### [The task]
Reproduce, exactly and in full, only the lines below from the one containing "Q4: NPN (B VB2, C" through the one containing "R8: 16k (EN_N, VA) -> 16k (EN_N, VSW)".

***** Available data

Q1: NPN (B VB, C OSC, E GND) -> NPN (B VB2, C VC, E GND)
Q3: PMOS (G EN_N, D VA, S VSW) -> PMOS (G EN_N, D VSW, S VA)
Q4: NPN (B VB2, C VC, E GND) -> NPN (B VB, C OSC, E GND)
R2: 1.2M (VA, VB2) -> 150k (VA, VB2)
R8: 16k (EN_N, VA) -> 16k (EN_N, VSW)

**********
***** Available data

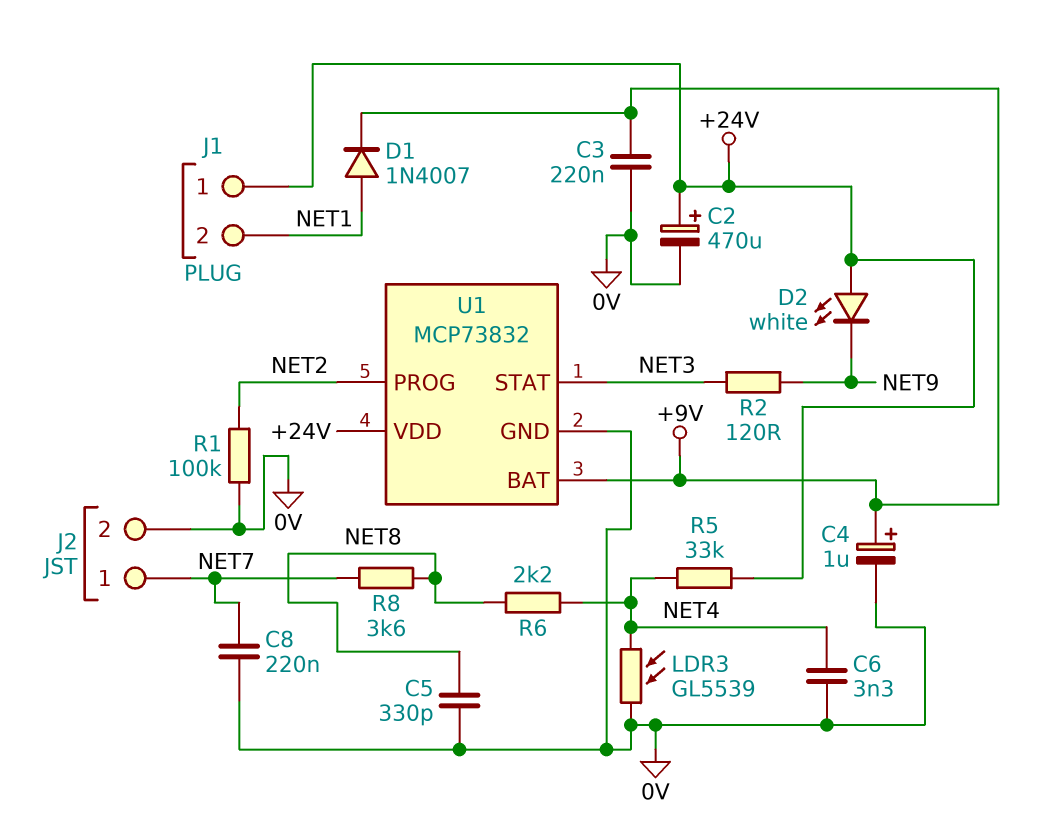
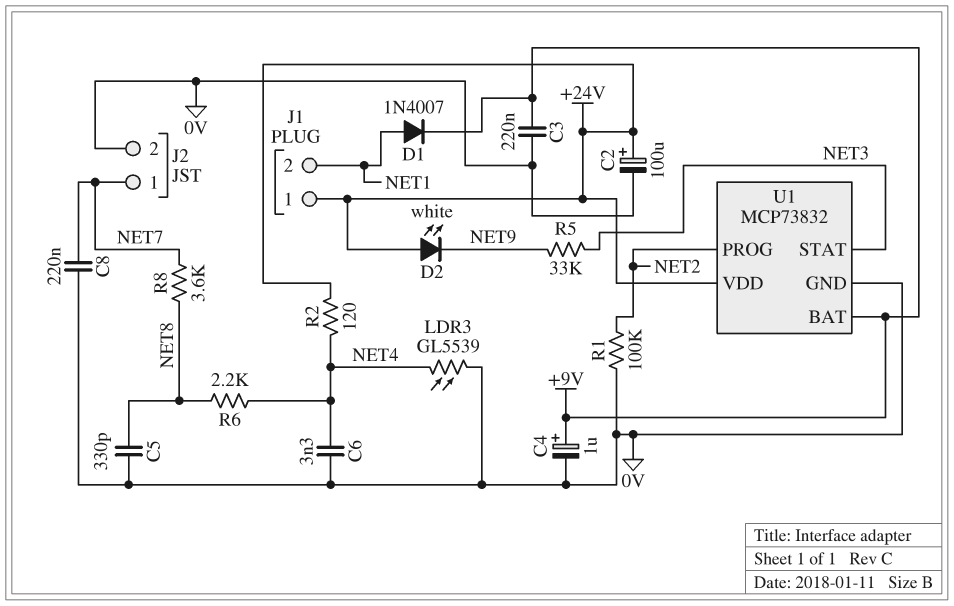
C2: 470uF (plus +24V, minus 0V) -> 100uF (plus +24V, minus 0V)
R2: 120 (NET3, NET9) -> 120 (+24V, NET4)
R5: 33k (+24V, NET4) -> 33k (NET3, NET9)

**********
***** Available data

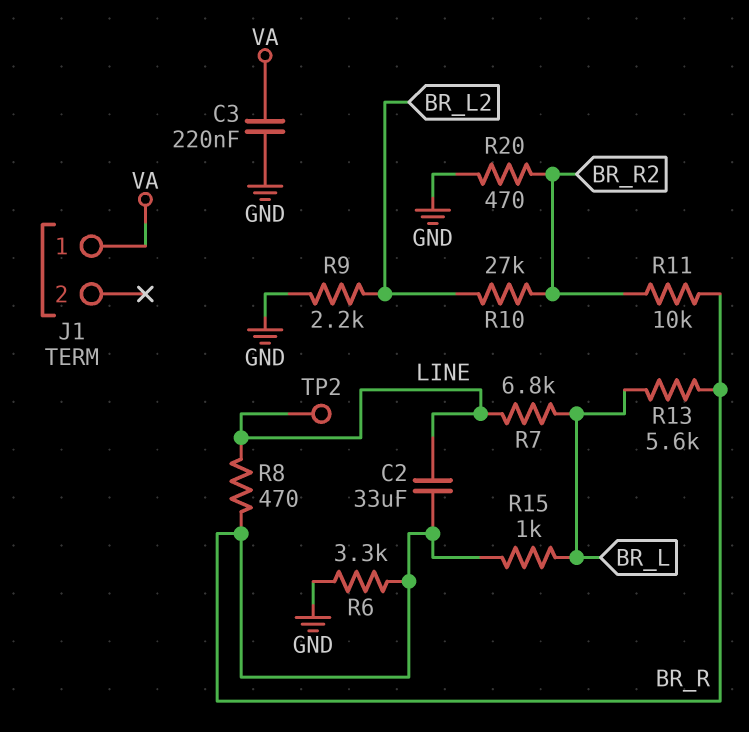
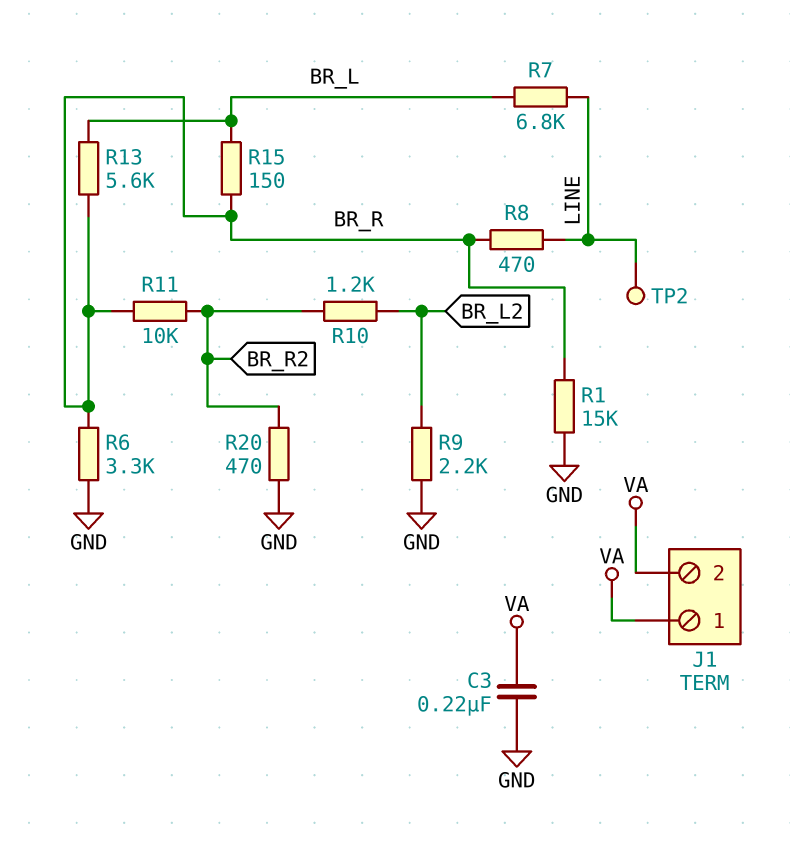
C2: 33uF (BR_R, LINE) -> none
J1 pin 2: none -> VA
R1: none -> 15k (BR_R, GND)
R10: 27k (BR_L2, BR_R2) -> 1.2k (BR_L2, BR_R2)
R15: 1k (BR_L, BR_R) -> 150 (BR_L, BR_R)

**********

### [Finished exercise]
Q4: NPN (B VB2, C VC, E GND) -> NPN (B VB, C OSC, E GND)
R2: 1.2M (VA, VB2) -> 150k (VA, VB2)
R8: 16k (EN_N, VA) -> 16k (EN_N, VSW)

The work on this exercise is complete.